EXTRACTED INFORMATION
--- START ---
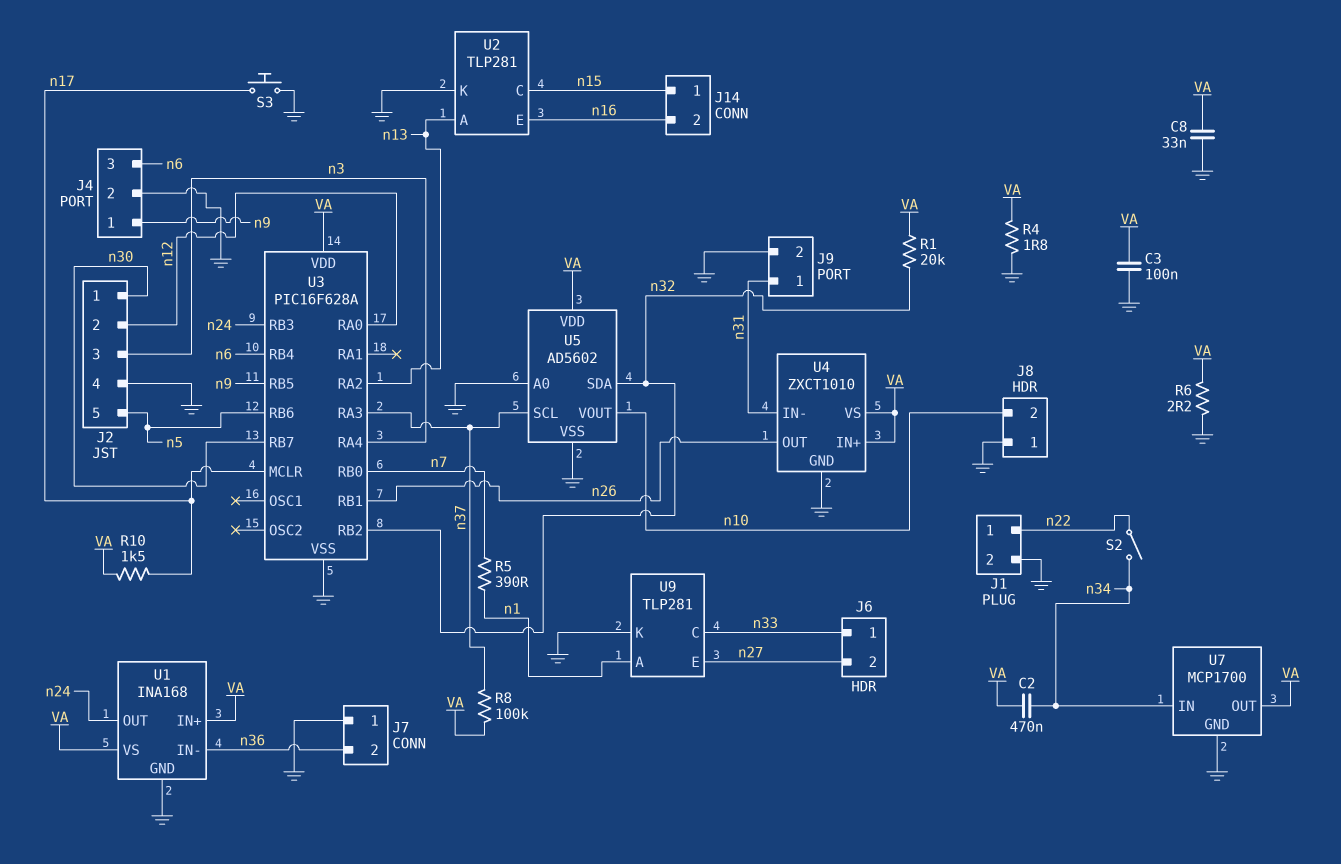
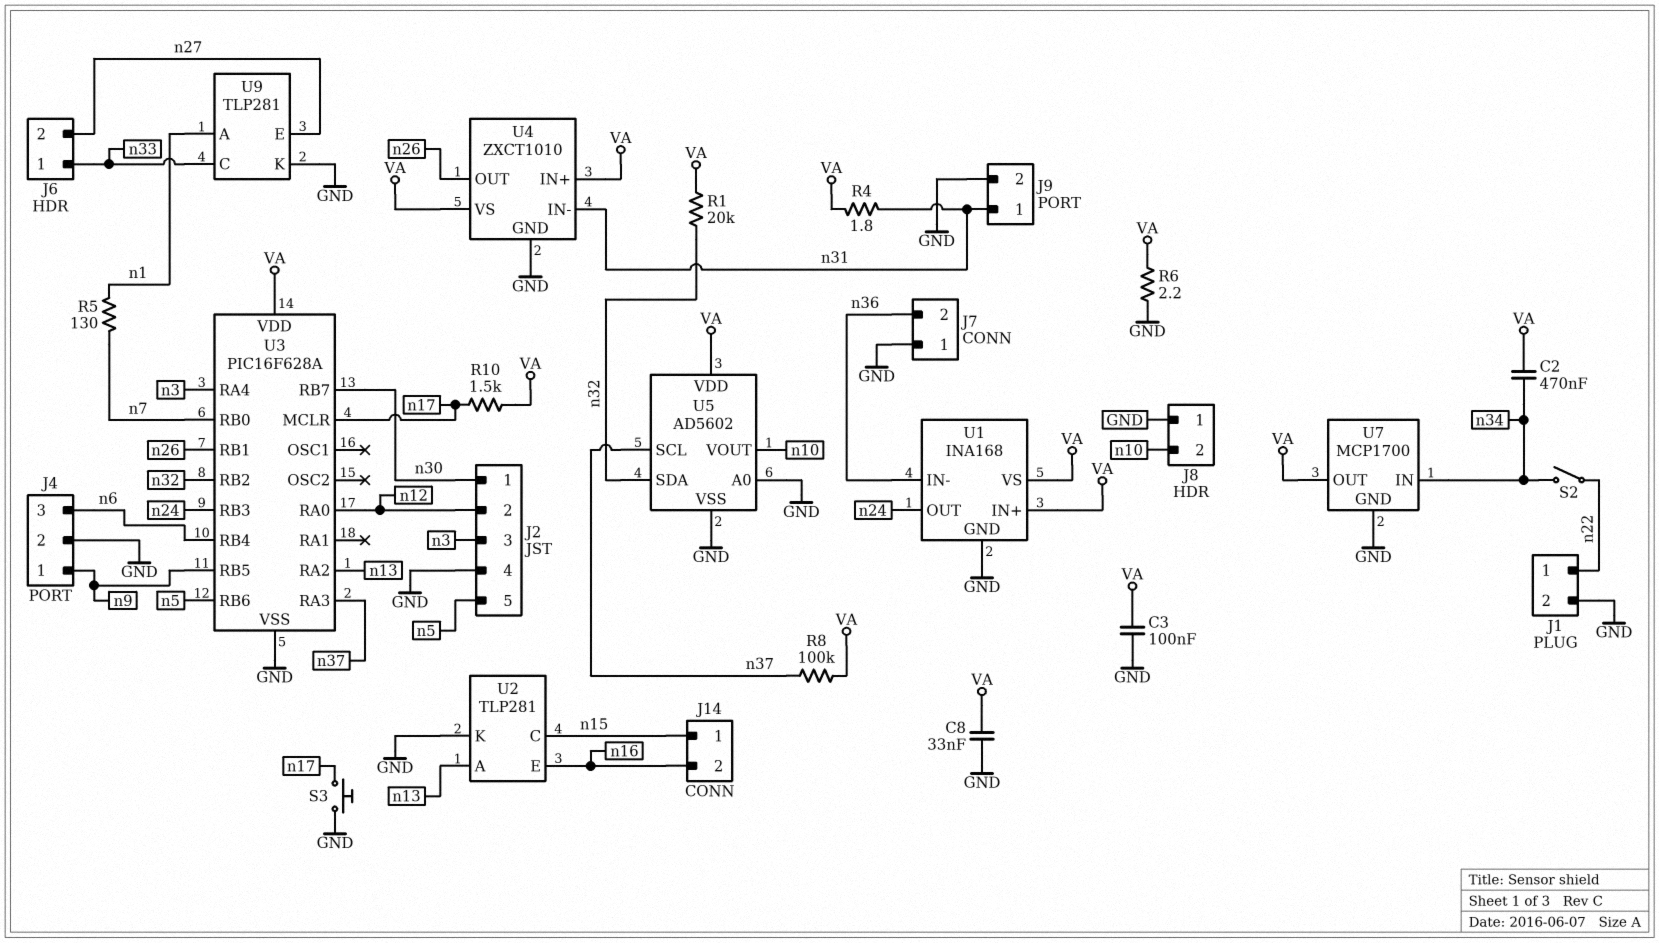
R4: 1.8 (GND, VA) -> 1.8 (VA, n31)
R5: 390 (n1, n7) -> 130 (n1, n7)

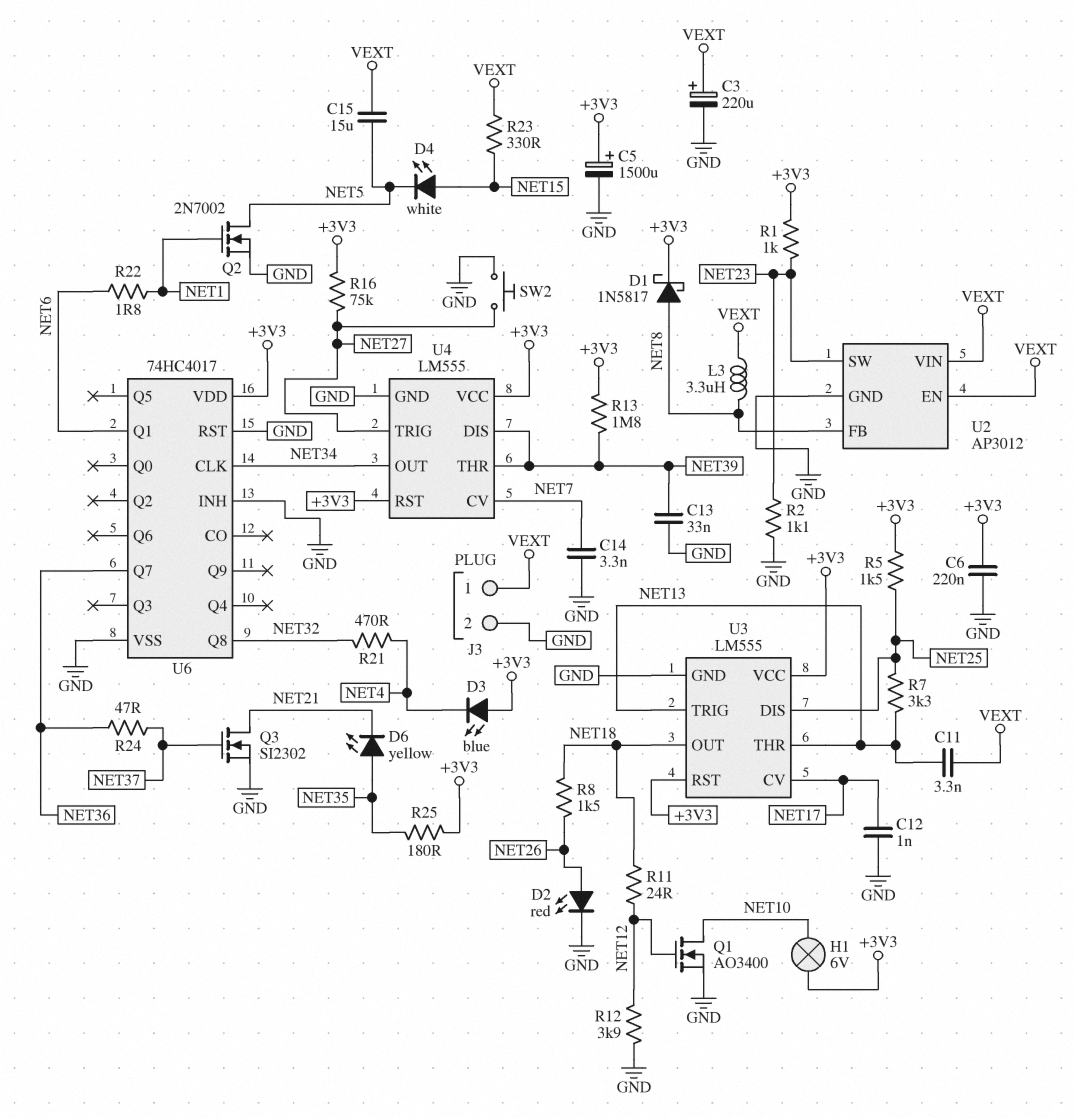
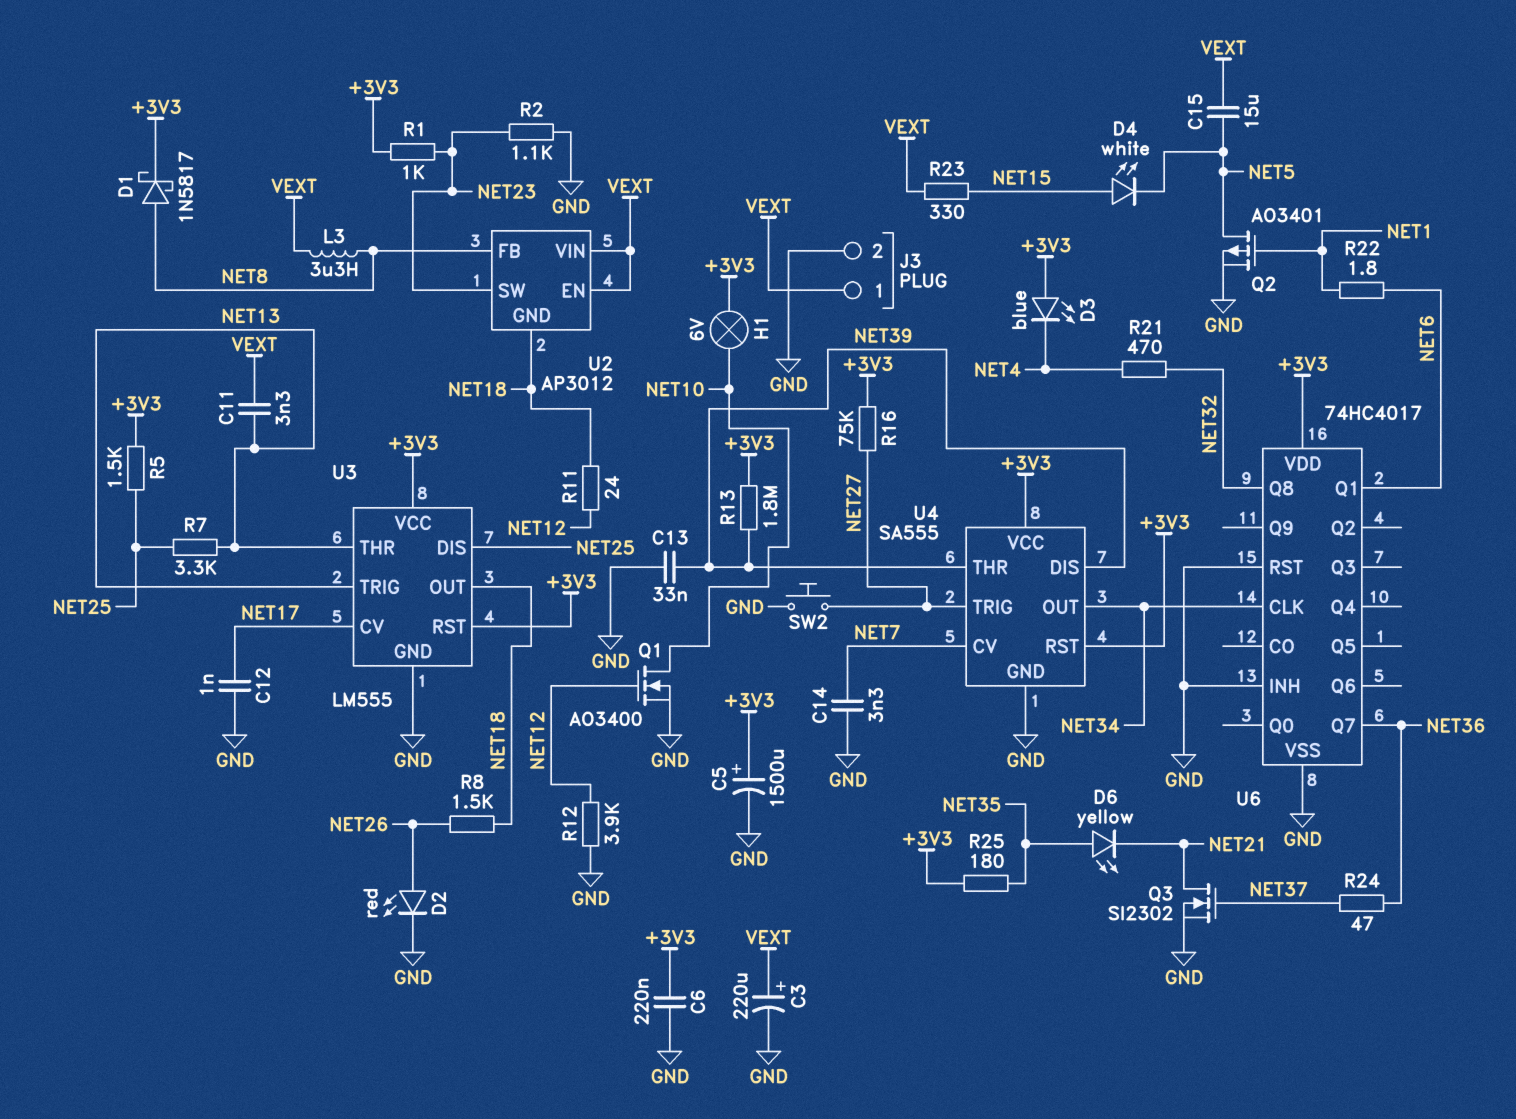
Q2: NMOS 2N7002 (G NET1, D NET5, S GND) -> PMOS AO3401 (G NET1, D NET5, S GND)
U2 pin GND: GND -> NET18
U4: LM555 -> SA555

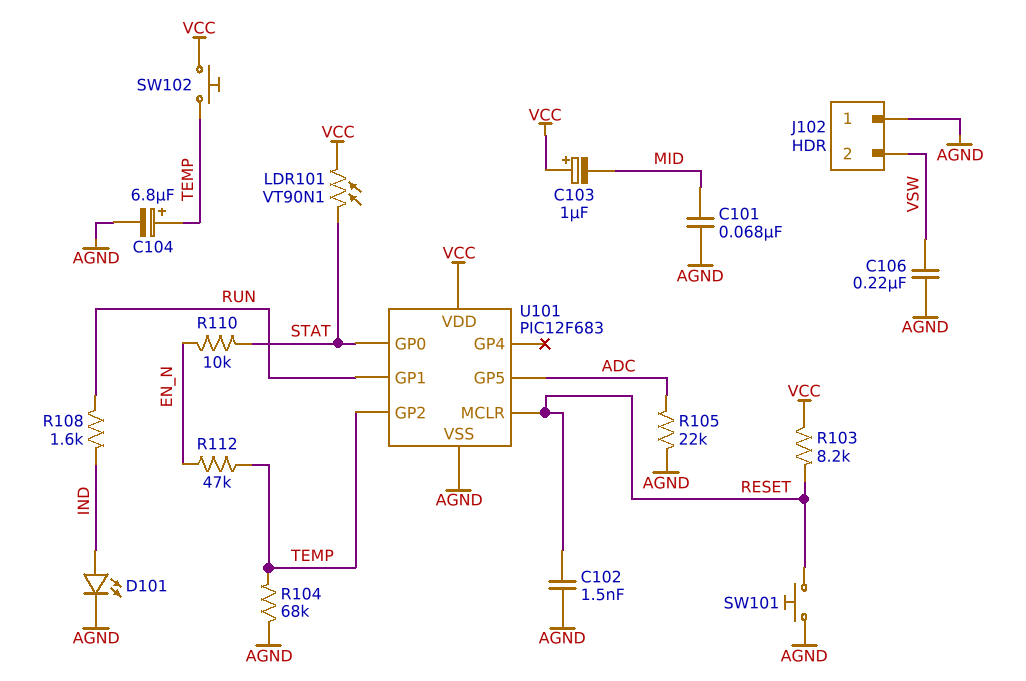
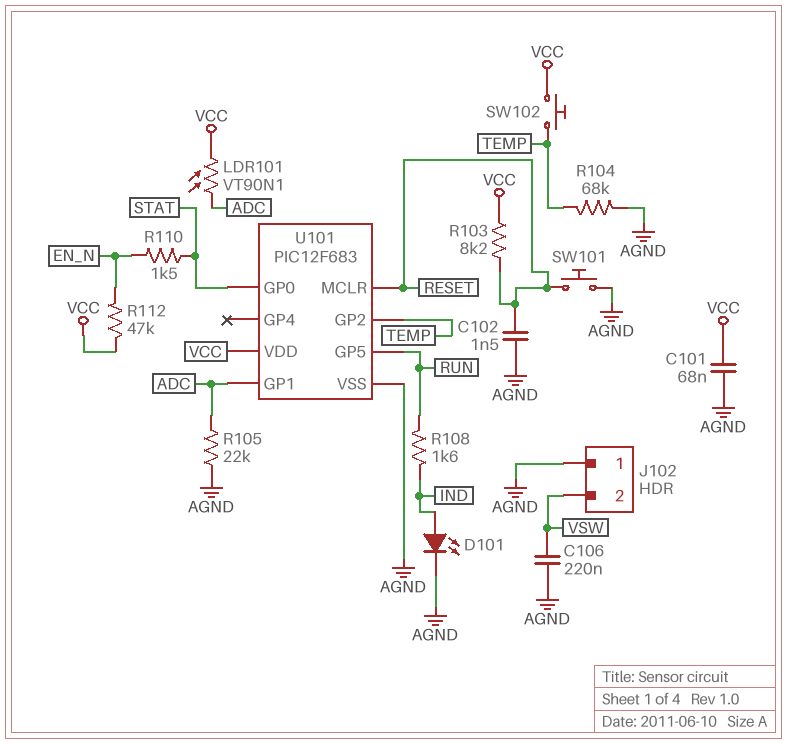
C101: 68nF (AGND, MID) -> 68nF (AGND, VCC)
C103: 1uF (plus VCC, minus MID) -> none
C104: 6.8uF (plus TEMP, minus AGND) -> none
LDR101: VT90N1 (STAT, VCC) -> VT90N1 (ADC, VCC)
R110: 10k (EN_N, STAT) -> 1.5k (EN_N, STAT)
R112: 47k (EN_N, TEMP) -> 47k (EN_N, VCC)
U101 pin GP1: RUN -> ADC
U101 pin GP5: ADC -> RUN

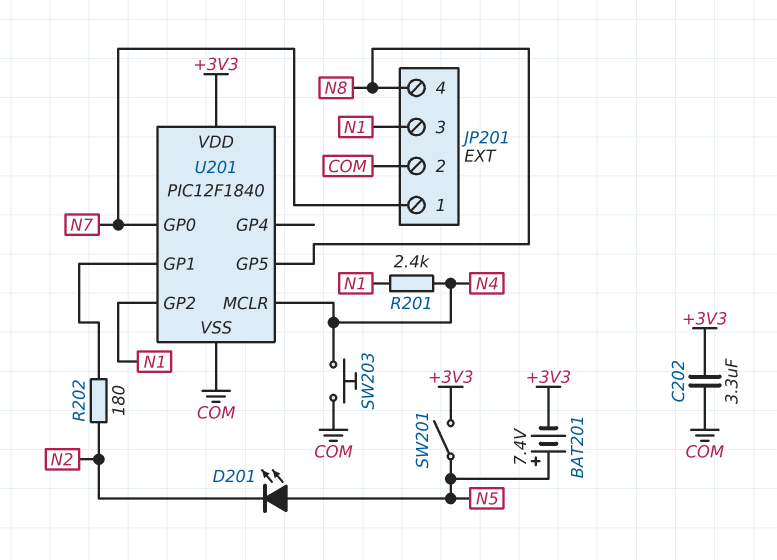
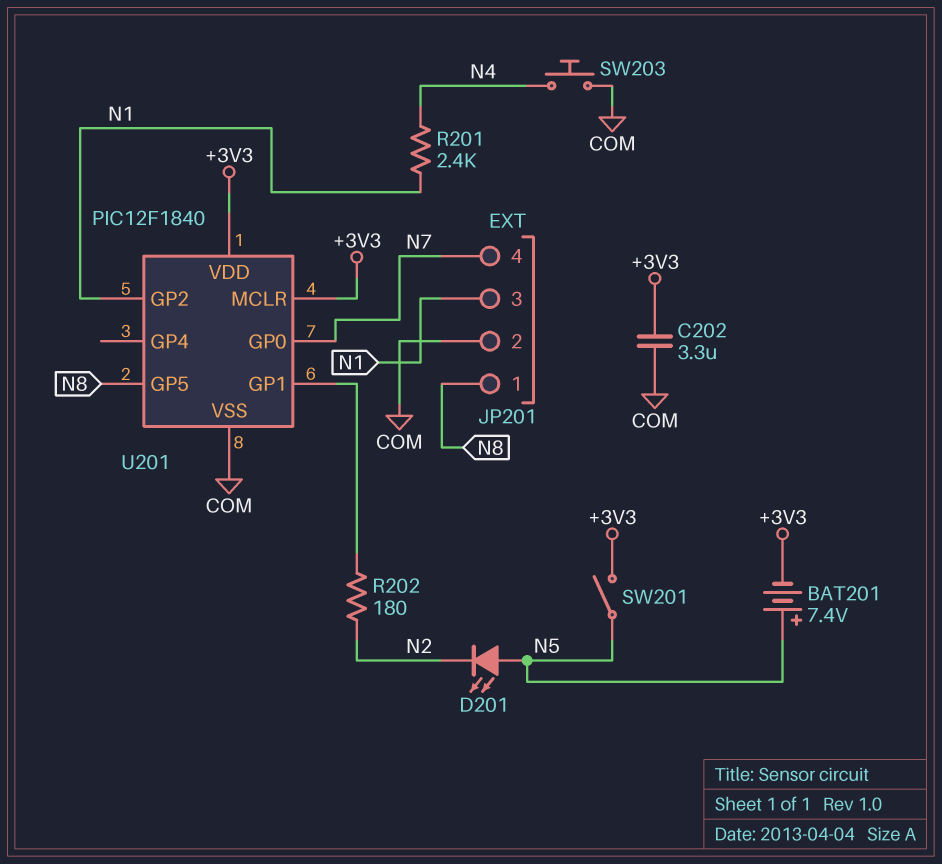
JP201 pin 1: N7 -> N8
JP201 pin 4: N8 -> N7
U201 pin MCLR: N4 -> +3V3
--- END ---
TASK PROMPT
From the entries, report each line that includes the word "TEMP".

SOLUTION TO THIS PROBLEM
C104: 6.8uF (plus TEMP, minus AGND) -> none
R112: 47k (EN_N, TEMP) -> 47k (EN_N, VCC)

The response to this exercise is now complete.